Top of Data for analysis

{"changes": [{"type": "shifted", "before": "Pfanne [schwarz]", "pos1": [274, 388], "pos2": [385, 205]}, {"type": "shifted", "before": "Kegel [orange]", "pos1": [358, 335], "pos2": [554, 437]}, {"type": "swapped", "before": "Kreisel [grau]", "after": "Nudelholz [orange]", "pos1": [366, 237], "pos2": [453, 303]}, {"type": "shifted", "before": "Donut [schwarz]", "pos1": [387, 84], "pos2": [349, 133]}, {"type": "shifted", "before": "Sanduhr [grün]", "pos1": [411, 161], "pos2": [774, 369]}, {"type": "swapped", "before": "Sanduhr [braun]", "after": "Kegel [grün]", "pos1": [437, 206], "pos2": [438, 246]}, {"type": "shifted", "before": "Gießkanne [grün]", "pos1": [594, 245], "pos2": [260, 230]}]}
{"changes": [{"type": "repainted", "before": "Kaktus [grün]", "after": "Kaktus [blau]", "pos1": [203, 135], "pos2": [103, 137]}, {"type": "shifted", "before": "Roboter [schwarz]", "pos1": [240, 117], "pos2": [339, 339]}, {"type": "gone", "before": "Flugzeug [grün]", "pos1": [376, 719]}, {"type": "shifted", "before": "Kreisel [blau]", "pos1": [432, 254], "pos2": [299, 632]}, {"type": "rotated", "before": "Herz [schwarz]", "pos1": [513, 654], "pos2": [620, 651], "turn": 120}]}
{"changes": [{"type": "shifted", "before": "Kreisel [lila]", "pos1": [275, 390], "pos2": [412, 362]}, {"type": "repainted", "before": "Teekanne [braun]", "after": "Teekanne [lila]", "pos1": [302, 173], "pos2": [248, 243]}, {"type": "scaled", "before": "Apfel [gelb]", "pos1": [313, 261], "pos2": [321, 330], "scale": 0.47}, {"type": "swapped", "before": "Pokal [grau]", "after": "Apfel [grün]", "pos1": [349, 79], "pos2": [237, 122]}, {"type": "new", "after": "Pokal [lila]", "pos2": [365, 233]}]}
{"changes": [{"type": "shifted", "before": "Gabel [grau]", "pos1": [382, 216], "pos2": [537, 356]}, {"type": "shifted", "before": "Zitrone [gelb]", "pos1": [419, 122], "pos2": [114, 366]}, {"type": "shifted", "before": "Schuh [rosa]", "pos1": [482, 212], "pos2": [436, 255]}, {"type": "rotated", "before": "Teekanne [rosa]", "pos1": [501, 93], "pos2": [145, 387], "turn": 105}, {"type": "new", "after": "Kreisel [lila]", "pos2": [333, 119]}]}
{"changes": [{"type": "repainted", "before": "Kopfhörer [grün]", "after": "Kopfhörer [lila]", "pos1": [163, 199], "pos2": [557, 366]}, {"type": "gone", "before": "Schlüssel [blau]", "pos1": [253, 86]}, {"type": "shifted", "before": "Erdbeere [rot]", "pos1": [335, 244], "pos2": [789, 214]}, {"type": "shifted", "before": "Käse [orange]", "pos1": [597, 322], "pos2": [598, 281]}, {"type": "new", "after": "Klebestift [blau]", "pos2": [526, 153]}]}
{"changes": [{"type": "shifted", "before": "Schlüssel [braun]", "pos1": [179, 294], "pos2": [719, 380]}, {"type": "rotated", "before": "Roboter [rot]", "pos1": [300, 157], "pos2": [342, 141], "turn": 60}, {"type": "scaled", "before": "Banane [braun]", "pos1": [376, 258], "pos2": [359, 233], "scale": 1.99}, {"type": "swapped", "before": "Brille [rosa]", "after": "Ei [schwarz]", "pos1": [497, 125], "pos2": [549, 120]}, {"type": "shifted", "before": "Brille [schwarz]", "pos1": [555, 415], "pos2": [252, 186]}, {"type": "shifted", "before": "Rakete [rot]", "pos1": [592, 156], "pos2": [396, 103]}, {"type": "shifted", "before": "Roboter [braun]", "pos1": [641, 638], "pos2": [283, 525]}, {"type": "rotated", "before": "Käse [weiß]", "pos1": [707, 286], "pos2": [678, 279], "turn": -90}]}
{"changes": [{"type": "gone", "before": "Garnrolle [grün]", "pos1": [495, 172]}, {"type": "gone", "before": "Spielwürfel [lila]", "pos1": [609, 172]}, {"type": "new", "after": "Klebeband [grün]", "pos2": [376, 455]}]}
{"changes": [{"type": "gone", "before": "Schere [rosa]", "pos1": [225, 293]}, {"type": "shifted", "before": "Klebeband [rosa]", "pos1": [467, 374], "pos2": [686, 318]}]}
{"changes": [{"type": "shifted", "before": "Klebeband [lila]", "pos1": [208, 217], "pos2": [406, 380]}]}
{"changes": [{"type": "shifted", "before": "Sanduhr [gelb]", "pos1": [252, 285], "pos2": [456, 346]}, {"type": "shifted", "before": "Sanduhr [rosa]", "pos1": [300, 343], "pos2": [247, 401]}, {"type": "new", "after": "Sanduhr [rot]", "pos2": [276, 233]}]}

Bottom of Data for analysis

◆ **What the exercise asks**: Every entry must be repeated exactly; none may be skipped.

◆ **Response area**:
{"changes": [{"type": "shifted", "before": "Pfanne [schwarz]", "pos1": [274, 388], "pos2": [385, 205]}, {"type": "shifted", "before": "Kegel [orange]", "pos1": [358, 335], "pos2": [554, 437]}, {"type": "swapped", "before": "Kreisel [grau]", "after": "Nudelholz [orange]", "pos1": [366, 237], "pos2": [453, 303]}, {"type": "shifted", "before": "Donut [schwarz]", "pos1": [387, 84], "pos2": [349, 133]}, {"type": "shifted", "before": "Sanduhr [grün]", "pos1": [411, 161], "pos2": [774, 369]}, {"type": "swapped", "before": "Sanduhr [braun]", "after": "Kegel [grün]", "pos1": [437, 206], "pos2": [438, 246]}, {"type": "shifted", "before": "Gießkanne [grün]", "pos1": [594, 245], "pos2": [260, 230]}]}
{"changes": [{"type": "repainted", "before": "Kaktus [grün]", "after": "Kaktus [blau]", "pos1": [203, 135], "pos2": [103, 137]}, {"type": "shifted", "before": "Roboter [schwarz]", "pos1": [240, 117], "pos2": [339, 339]}, {"type": "gone", "before": "Flugzeug [grün]", "pos1": [376, 719]}, {"type": "shifted", "before": "Kreisel [blau]", "pos1": [432, 254], "pos2": [299, 632]}, {"type": "rotated", "before": "Herz [schwarz]", "pos1": [513, 654], "pos2": [620, 651], "turn": 120}]}
{"changes": [{"type": "shifted", "before": "Kreisel [lila]", "pos1": [275, 390], "pos2": [412, 362]}, {"type": "repainted", "before": "Teekanne [braun]", "after": "Teekanne [lila]", "pos1": [302, 173], "pos2": [248, 243]}, {"type": "scaled", "before": "Apfel [gelb]", "pos1": [313, 261], "pos2": [321, 330], "scale": 0.47}, {"type": "swapped", "before": "Pokal [grau]", "after": "Apfel [grün]", "pos1": [349, 79], "pos2": [237, 122]}, {"type": "new", "after": "Pokal [lila]", "pos2": [365, 233]}]}
{"changes": [{"type": "shifted", "before": "Gabel [grau]", "pos1": [382, 216], "pos2": [537, 356]}, {"type": "shifted", "before": "Zitrone [gelb]", "pos1": [419, 122], "pos2": [114, 366]}, {"type": "shifted", "before": "Schuh [rosa]", "pos1": [482, 212], "pos2": [436, 255]}, {"type": "rotated", "before": "Teekanne [rosa]", "pos1": [501, 93], "pos2": [145, 387], "turn": 105}, {"type": "new", "after": "Kreisel [lila]", "pos2": [333, 119]}]}
{"changes": [{"type": "repainted", "before": "Kopfhörer [grün]", "after": "Kopfhörer [lila]", "pos1": [163, 199], "pos2": [557, 366]}, {"type": "gone", "before": "Schlüssel [blau]", "pos1": [253, 86]}, {"type": "shifted", "before": "Erdbeere [rot]", "pos1": [335, 244], "pos2": [789, 214]}, {"type": "shifted", "before": "Käse [orange]", "pos1": [597, 322], "pos2": [598, 281]}, {"type": "new", "after": "Klebestift [blau]", "pos2": [526, 153]}]}
{"changes": [{"type": "shifted", "before": "Schlüssel [braun]", "pos1": [179, 294], "pos2": [719, 380]}, {"type": "rotated", "before": "Roboter [rot]", "pos1": [300, 157], "pos2": [342, 141], "turn": 60}, {"type": "scaled", "before": "Banane [braun]", "pos1": [376, 258], "pos2": [359, 233], "scale": 1.99}, {"type": "swapped", "before": "Brille [rosa]", "after": "Ei [schwarz]", "pos1": [497, 125], "pos2": [549, 120]}, {"type": "shifted", "before": "Brille [schwarz]", "pos1": [555, 415], "pos2": [252, 186]}, {"type": "shifted", "before": "Rakete [rot]", "pos1": [592, 156], "pos2": [396, 103]}, {"type": "shifted", "before": "Roboter [braun]", "pos1": [641, 638], "pos2": [283, 525]}, {"type": "rotated", "before": "Käse [weiß]", "pos1": [707, 286], "pos2": [678, 279], "turn": -90}]}
{"changes": [{"type": "gone", "before": "Garnrolle [grün]", "pos1": [495, 172]}, {"type": "gone", "before": "Spielwürfel [lila]", "pos1": [609, 172]}, {"type": "new", "after": "Klebeband [grün]", "pos2": [376, 455]}]}
{"changes": [{"type": "gone", "before": "Schere [rosa]", "pos1": [225, 293]}, {"type": "shifted", "before": "Klebeband [rosa]", "pos1": [467, 374], "pos2": [686, 318]}]}
{"changes": [{"type": "shifted", "before": "Klebeband [lila]", "pos1": [208, 217], "pos2": [406, 380]}]}
{"changes": [{"type": "shifted", "before": "Sanduhr [gelb]", "pos1": [252, 285], "pos2": [456, 346]}, {"type": "shifted", "before": "Sanduhr [rosa]", "pos1": [300, 343], "pos2": [247, 401]}, {"type": "new", "after": "Sanduhr [rot]", "pos2": [276, 233]}]}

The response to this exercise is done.